WORK REQUEST: Transcribe each entry below exactly. Pictures do not go in the copy.

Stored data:

[Start of Attachment]

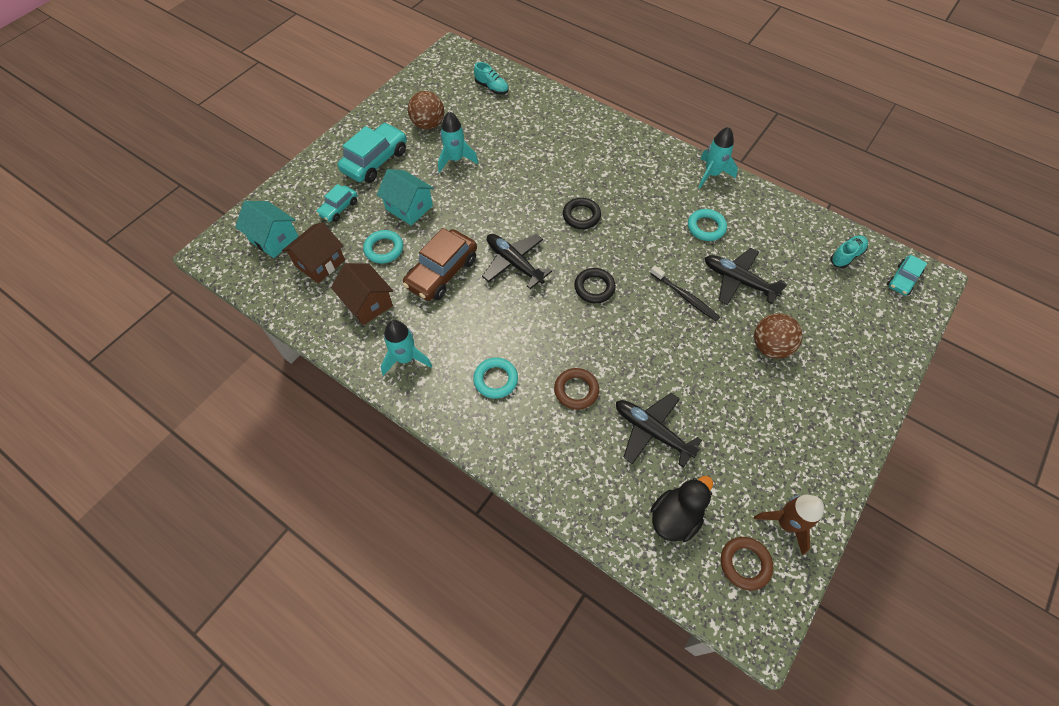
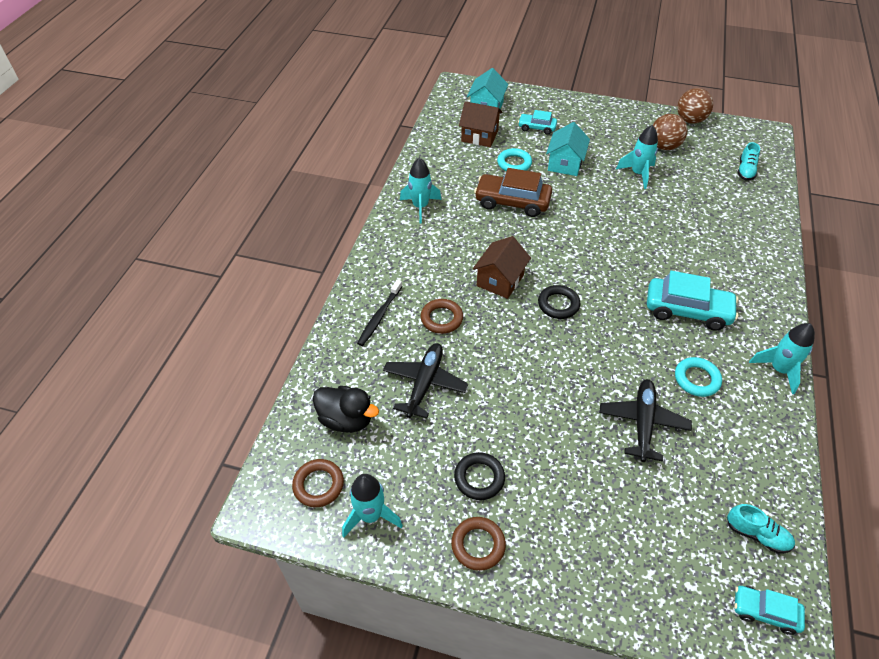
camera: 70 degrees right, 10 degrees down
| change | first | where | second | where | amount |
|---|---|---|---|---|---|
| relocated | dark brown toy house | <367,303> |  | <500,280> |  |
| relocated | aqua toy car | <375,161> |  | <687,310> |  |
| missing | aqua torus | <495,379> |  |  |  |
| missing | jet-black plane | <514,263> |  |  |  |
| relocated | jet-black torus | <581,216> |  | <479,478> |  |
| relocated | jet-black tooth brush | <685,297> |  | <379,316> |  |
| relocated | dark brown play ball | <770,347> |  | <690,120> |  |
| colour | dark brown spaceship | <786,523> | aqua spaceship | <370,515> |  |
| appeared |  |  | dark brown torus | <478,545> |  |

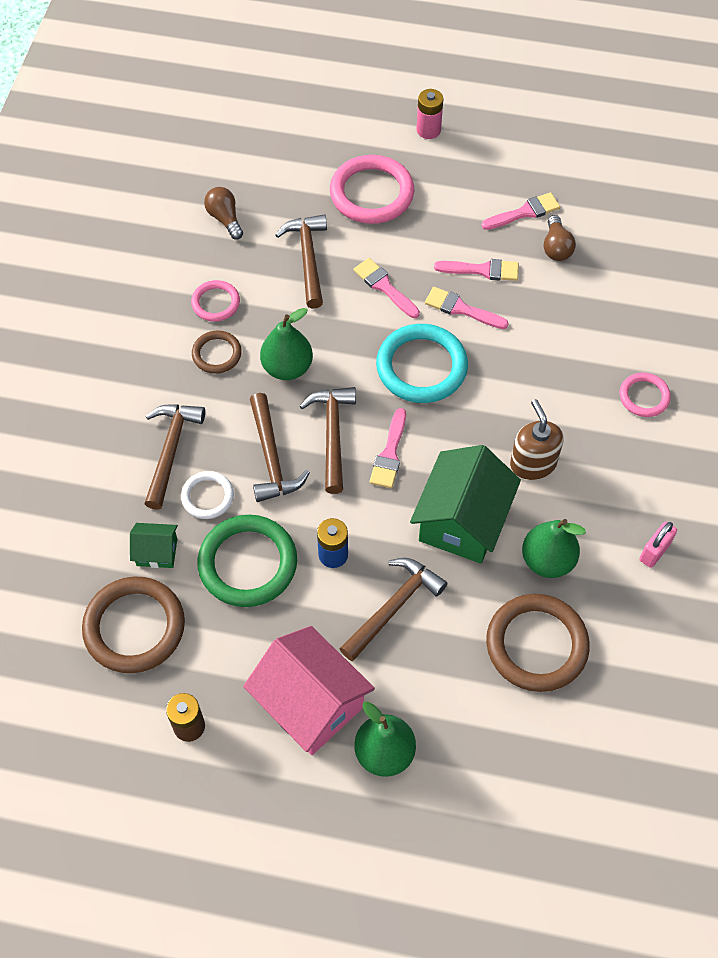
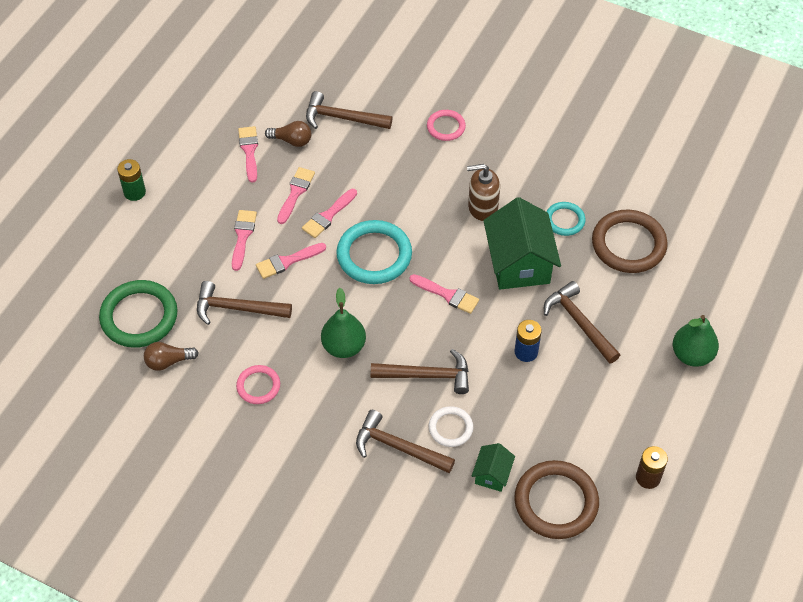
camera: 75 degrees left, 5 degrees down
| change | first | where | second | where | amount |
|---|---|---|---|---|---|
| missing | dark brown torus | <217,354> |  |  |  |
| relocated | leaf-green torus | <248,563> |  | <139,316> |  |
| missing | pink toy house | <310,703> |  |  |  |
| relocated | dark brown claw hammer | <332,435> |  | <342,118> |  |
| missing | pink torus | <371,193> |  |  |  |
| spun | leaf-green toy house | <462,521> |  | <519,263> | 45 degrees clockwise |
| colour | pink power cell | <428,130> | leaf-green power cell | <134,192> |  |
| exchanged | leaf-green pear | <547,560> | aqua torus | <564,220> |  |
| missing | pink small lock | <654,552> |  |  |  |
| appeared |  |  | pink paintbrush | <242,236> |  |

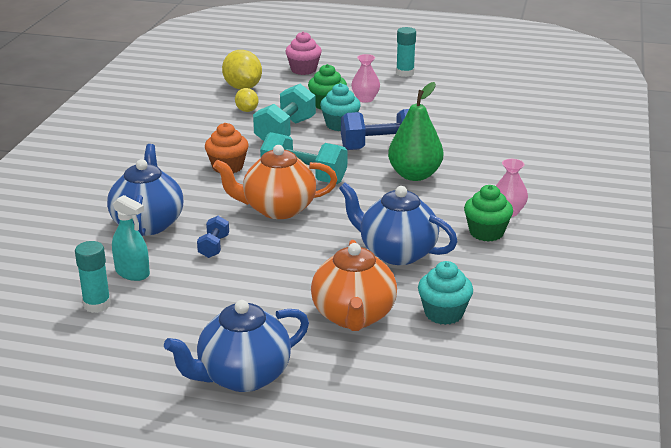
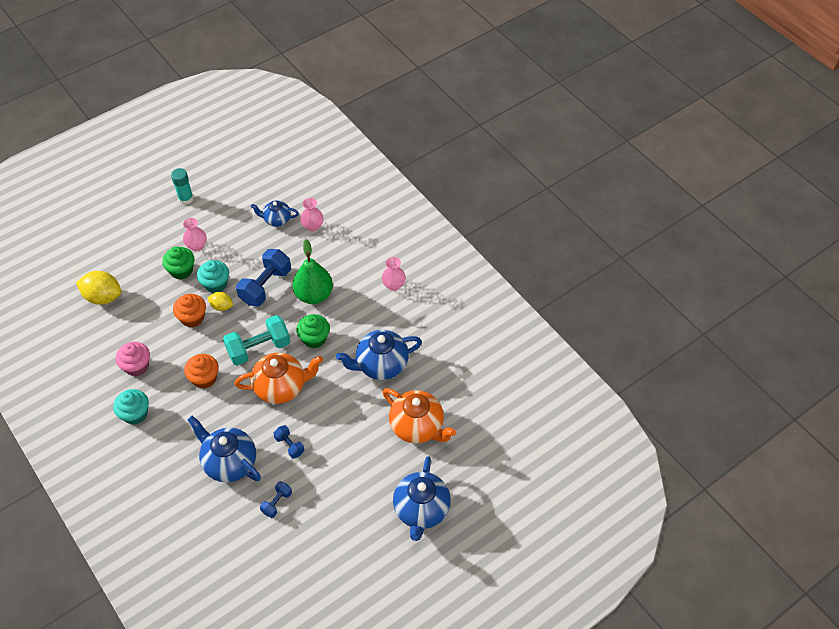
camera: 50 degrees left, 25 degrees up
| change | first | where | second | where | amount |
|---|---|---|---|---|---|
| missing | aqua glue | <97,304> |  |  |  |
| exchanged | aqua spray bottle | <132,273> | blue dumbbell | <277,503> |  |
| spun | orange-coloured tea pot | <277,209> |  | <281,387> | 135 degrees counterclockwise |
| relocated | golden toy lemon | <247,110> |  | <222,306> |  |
| exchanged | aqua dumbbell | <285,132> | orange-coloured muffin | <192,318> |  |
| relocated | pink muffin | <303,70> |  | <137,366> |  |
| relocated | aqua muffin | <443,313> |  | <135,414> |  |
| relocated | leaf-green muffin | <486,232> |  | <314,338> |  |
| appeared |  |  | blue tea pot | <276,220> |  |
| appeared |  |  | pink tall vase | <313,226> |  |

[End of Attachment]

RESULT OF THIS EXERCISE:
camera: 70 degrees right, 10 degrees down
| change | first | where | second | where | amount |
|---|---|---|---|---|---|
| relocated | dark brown toy house | <367,303> |  | <500,280> |  |
| relocated | aqua toy car | <375,161> |  | <687,310> |  |
| missing | aqua torus | <495,379> |  |  |  |
| missing | jet-black plane | <514,263> |  |  |  |
| relocated | jet-black torus | <581,216> |  | <479,478> |  |
| relocated | jet-black tooth brush | <685,297> |  | <379,316> |  |
| relocated | dark brown play ball | <770,347> |  | <690,120> |  |
| colour | dark brown spaceship | <786,523> | aqua spaceship | <370,515> |  |
| appeared |  |  | dark brown torus | <478,545> |  |

camera: 75 degrees left, 5 degrees down
| change | first | where | second | where | amount |
|---|---|---|---|---|---|
| missing | dark brown torus | <217,354> |  |  |  |
| relocated | leaf-green torus | <248,563> |  | <139,316> |  |
| missing | pink toy house | <310,703> |  |  |  |
| relocated | dark brown claw hammer | <332,435> |  | <342,118> |  |
| missing | pink torus | <371,193> |  |  |  |
| spun | leaf-green toy house | <462,521> |  | <519,263> | 45 degrees clockwise |
| colour | pink power cell | <428,130> | leaf-green power cell | <134,192> |  |
| exchanged | leaf-green pear | <547,560> | aqua torus | <564,220> |  |
| missing | pink small lock | <654,552> |  |  |  |
| appeared |  |  | pink paintbrush | <242,236> |  |

camera: 50 degrees left, 25 degrees up
| change | first | where | second | where | amount |
|---|---|---|---|---|---|
| missing | aqua glue | <97,304> |  |  |  |
| exchanged | aqua spray bottle | <132,273> | blue dumbbell | <277,503> |  |
| spun | orange-coloured tea pot | <277,209> |  | <281,387> | 135 degrees counterclockwise |
| relocated | golden toy lemon | <247,110> |  | <222,306> |  |
| exchanged | aqua dumbbell | <285,132> | orange-coloured muffin | <192,318> |  |
| relocated | pink muffin | <303,70> |  | <137,366> |  |
| relocated | aqua muffin | <443,313> |  | <135,414> |  |
| relocated | leaf-green muffin | <486,232> |  | <314,338> |  |
| appeared |  |  | blue tea pot | <276,220> |  |
| appeared |  |  | pink tall vase | <313,226> |  |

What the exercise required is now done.